** Task goal **
Skip pictures in the listing below; copy exactly the lines from the one with "P3 pin 2: NET5 -> GND" through the one with "R4: 3.9k (3V3, NET9) -> 2.7k (3V3, NET9)", inclusive.
----
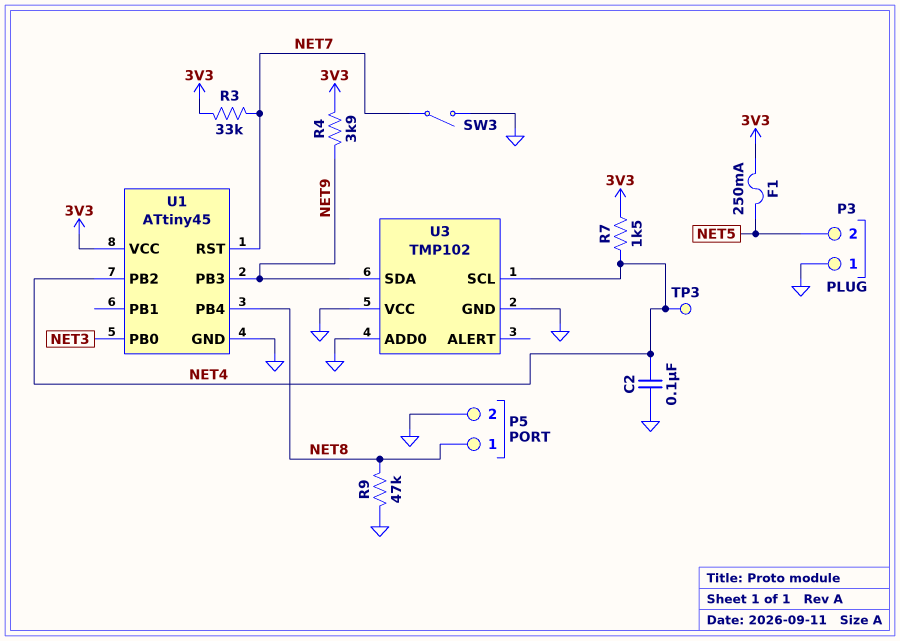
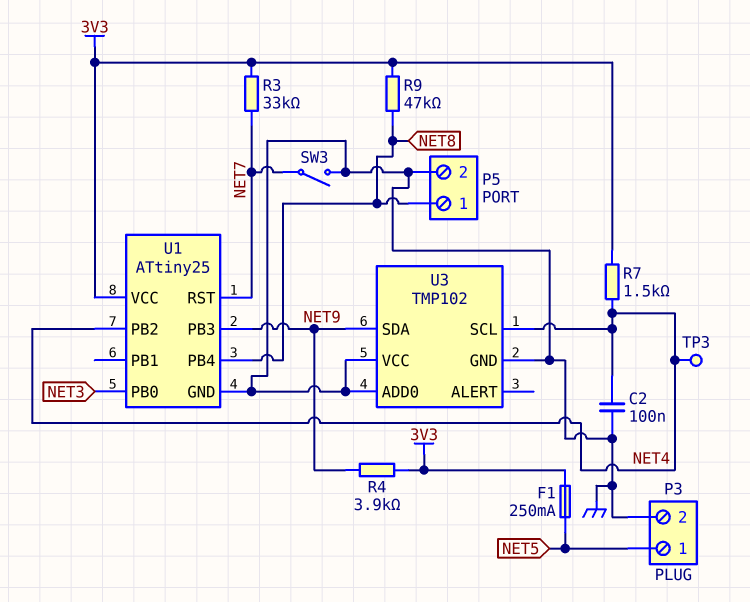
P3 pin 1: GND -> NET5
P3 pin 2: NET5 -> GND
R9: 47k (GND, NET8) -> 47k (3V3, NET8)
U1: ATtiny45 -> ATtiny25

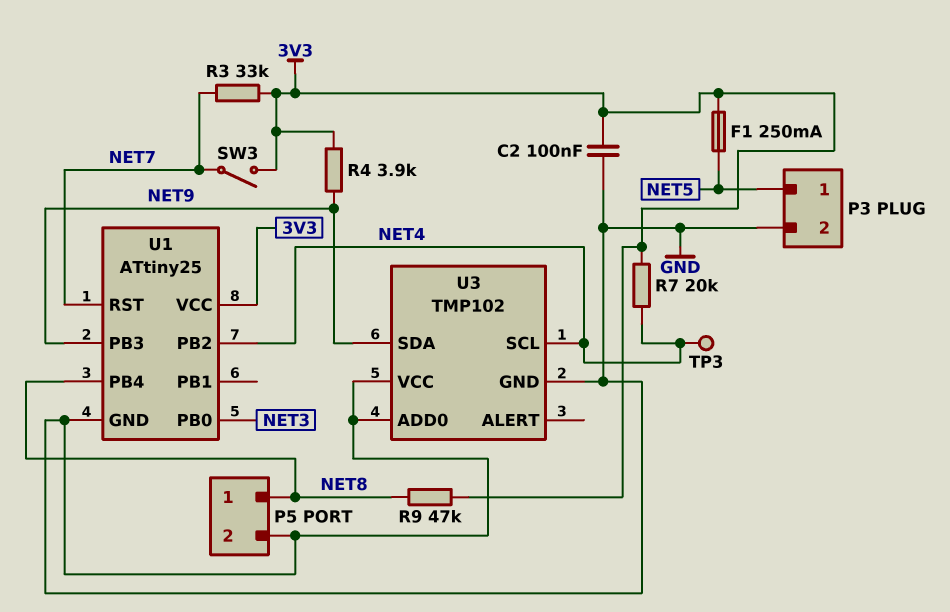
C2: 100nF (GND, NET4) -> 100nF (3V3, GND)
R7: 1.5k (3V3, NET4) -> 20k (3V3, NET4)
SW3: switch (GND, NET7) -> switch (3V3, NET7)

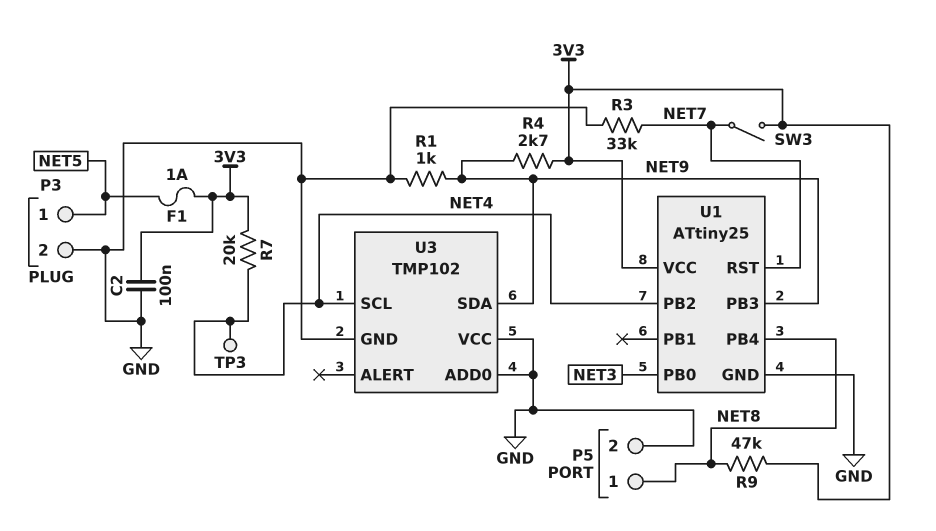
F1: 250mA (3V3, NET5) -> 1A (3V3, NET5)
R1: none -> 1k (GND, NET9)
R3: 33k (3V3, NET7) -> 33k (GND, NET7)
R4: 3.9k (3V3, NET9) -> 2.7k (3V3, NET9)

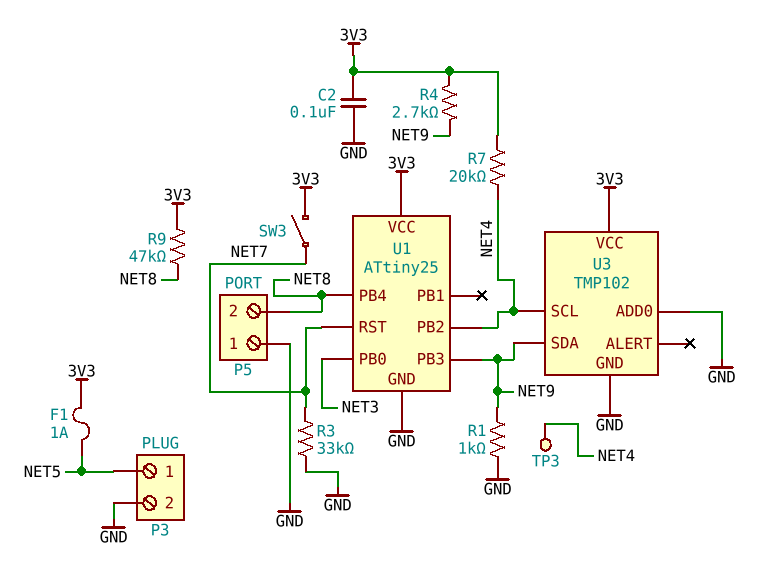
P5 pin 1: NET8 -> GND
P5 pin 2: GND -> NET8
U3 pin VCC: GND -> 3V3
----
** Solution to this problem **
P3 pin 2: NET5 -> GND
R9: 47k (GND, NET8) -> 47k (3V3, NET8)
U1: ATtiny45 -> ATtiny25

C2: 100nF (GND, NET4) -> 100nF (3V3, GND)
R7: 1.5k (3V3, NET4) -> 20k (3V3, NET4)
SW3: switch (GND, NET7) -> switch (3V3, NET7)

F1: 250mA (3V3, NET5) -> 1A (3V3, NET5)
R1: none -> 1k (GND, NET9)
R3: 33k (3V3, NET7) -> 33k (GND, NET7)
R4: 3.9k (3V3, NET9) -> 2.7k (3V3, NET9)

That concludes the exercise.